▸ **YOUR OBJECTIVE**
Select every line in the records below that contains the string "kern" and copy each one out. Matching is case-sensitive.

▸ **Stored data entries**
## START
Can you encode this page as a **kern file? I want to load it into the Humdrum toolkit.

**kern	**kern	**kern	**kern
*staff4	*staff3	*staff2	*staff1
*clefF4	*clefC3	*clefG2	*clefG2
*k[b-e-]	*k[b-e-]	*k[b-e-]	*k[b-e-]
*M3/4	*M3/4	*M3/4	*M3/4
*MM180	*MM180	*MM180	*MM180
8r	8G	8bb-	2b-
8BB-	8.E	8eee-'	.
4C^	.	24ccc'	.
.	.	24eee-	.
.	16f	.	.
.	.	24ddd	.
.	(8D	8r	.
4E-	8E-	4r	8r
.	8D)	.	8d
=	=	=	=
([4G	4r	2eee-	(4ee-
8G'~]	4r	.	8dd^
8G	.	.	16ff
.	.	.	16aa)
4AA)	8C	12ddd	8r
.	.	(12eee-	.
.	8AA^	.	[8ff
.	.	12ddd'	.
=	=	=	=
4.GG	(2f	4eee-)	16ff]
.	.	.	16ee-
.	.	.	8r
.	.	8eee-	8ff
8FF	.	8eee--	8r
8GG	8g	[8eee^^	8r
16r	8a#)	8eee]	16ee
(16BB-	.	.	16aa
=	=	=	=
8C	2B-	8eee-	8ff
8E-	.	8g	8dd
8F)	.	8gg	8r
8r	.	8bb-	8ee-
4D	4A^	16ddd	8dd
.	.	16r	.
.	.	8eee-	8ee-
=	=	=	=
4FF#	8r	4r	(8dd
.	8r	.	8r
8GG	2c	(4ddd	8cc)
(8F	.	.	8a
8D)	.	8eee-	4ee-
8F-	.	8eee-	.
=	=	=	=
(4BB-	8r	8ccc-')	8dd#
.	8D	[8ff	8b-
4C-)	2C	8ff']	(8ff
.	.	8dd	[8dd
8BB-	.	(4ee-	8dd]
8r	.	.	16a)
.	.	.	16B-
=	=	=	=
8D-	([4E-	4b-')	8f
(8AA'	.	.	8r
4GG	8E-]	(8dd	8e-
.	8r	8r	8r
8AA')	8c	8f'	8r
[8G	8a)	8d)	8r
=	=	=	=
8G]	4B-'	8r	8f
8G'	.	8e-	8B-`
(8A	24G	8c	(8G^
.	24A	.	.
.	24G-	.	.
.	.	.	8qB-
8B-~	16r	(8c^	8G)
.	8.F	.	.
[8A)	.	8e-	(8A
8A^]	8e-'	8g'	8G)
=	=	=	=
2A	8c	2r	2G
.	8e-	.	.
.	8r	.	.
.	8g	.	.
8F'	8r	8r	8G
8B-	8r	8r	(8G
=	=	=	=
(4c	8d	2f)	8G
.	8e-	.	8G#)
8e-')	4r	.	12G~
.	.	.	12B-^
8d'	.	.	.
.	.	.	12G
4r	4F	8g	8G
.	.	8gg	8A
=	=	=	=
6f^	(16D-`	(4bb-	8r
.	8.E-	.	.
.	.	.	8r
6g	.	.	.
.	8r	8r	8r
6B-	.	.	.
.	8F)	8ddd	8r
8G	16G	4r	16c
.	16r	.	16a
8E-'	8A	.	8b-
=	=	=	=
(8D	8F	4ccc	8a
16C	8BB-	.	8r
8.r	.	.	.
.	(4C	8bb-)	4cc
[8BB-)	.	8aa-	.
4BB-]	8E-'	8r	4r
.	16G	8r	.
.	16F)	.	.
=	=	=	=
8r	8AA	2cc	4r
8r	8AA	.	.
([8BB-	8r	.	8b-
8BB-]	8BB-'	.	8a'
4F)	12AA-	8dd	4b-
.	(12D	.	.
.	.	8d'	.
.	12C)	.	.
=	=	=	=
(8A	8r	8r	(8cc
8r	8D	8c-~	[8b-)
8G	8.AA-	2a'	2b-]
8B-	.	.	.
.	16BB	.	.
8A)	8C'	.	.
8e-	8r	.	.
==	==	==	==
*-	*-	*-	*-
## END
▸ **FINAL RESULT**
Can you encode this page as a **kern file? I want to load it into the Humdrum toolkit.
**kern	**kern	**kern	**kern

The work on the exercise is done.